> **Aim of the task**
Once the images are set aside, write out the rest of the records exactly.

> **Listed entries**
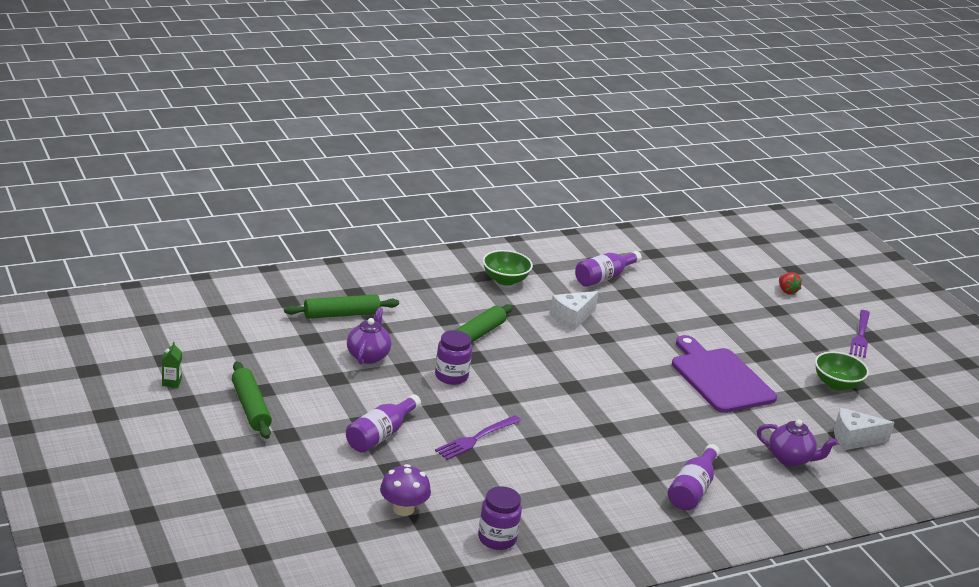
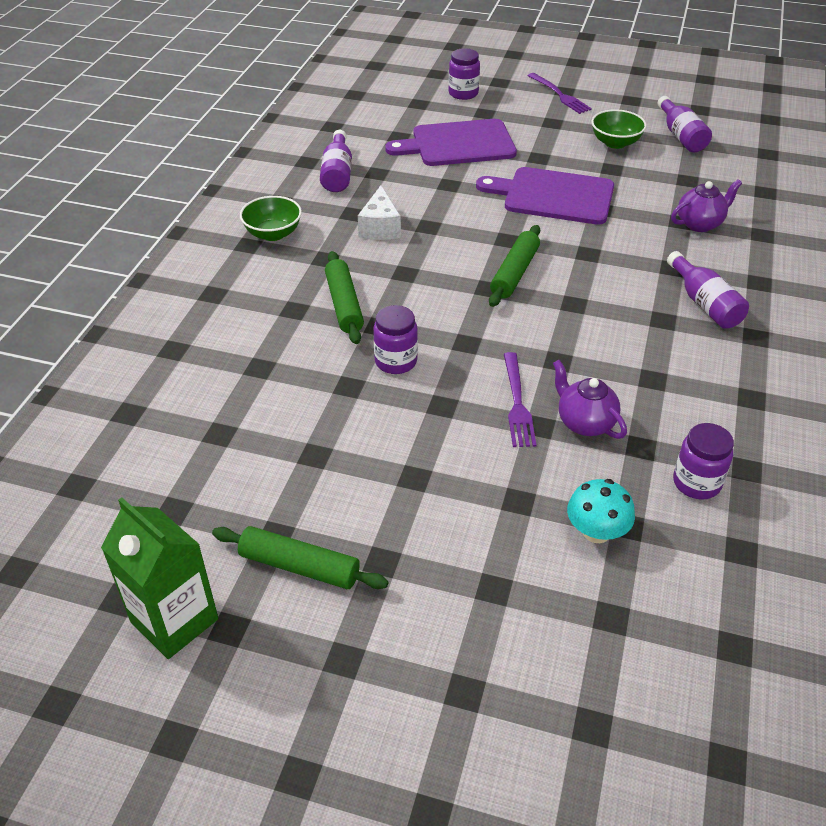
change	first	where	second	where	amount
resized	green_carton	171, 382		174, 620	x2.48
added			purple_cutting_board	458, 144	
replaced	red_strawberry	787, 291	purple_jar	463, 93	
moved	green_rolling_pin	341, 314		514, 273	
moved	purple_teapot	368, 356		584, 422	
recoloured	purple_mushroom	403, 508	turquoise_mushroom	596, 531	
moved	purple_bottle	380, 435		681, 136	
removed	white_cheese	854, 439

> **Result for this exercise**
change	first	where	second	where	amount
resized	green_carton	171, 382		174, 620	x2.48
added			purple_cutting_board	458, 144	
replaced	red_strawberry	787, 291	purple_jar	463, 93	
moved	green_rolling_pin	341, 314		514, 273	
moved	purple_teapot	368, 356		584, 422	
recoloured	purple_mushroom	403, 508	turquoise_mushroom	596, 531	
moved	purple_bottle	380, 435		681, 136	
removed	white_cheese	854, 439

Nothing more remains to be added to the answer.